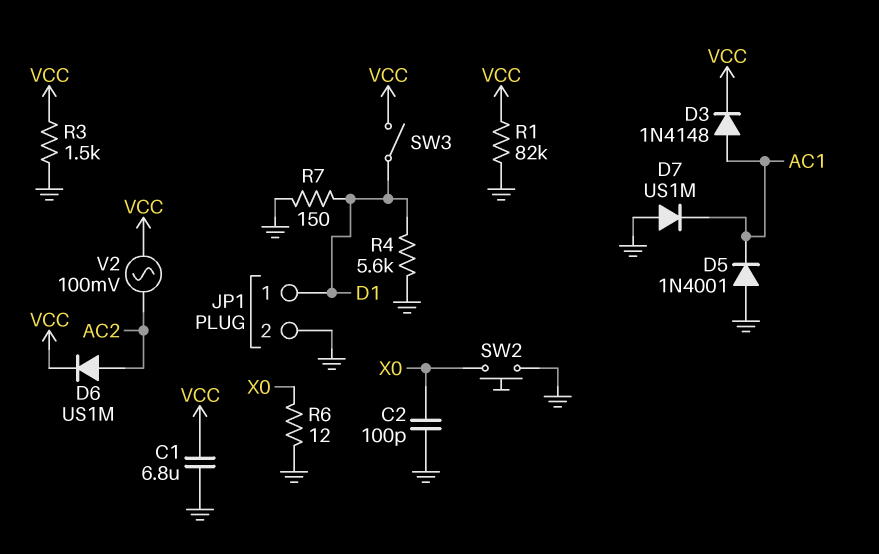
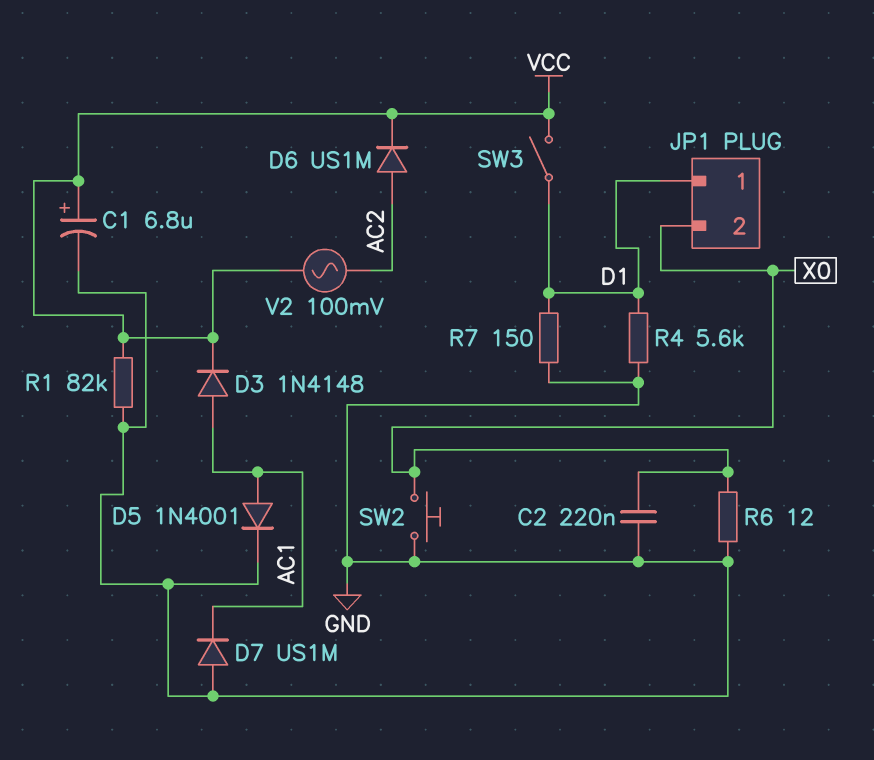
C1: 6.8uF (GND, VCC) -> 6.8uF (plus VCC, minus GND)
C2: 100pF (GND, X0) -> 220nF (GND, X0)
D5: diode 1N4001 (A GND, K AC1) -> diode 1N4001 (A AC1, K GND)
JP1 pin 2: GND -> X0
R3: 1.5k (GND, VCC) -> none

• • •

**What is required:**
The records are to be duplicated in full and exactly, with images left out.

**Result:**
C1: 6.8uF (GND, VCC) -> 6.8uF (plus VCC, minus GND)
C2: 100pF (GND, X0) -> 220nF (GND, X0)
D5: diode 1N4001 (A GND, K AC1) -> diode 1N4001 (A AC1, K GND)
JP1 pin 2: GND -> X0
R3: 1.5k (GND, VCC) -> none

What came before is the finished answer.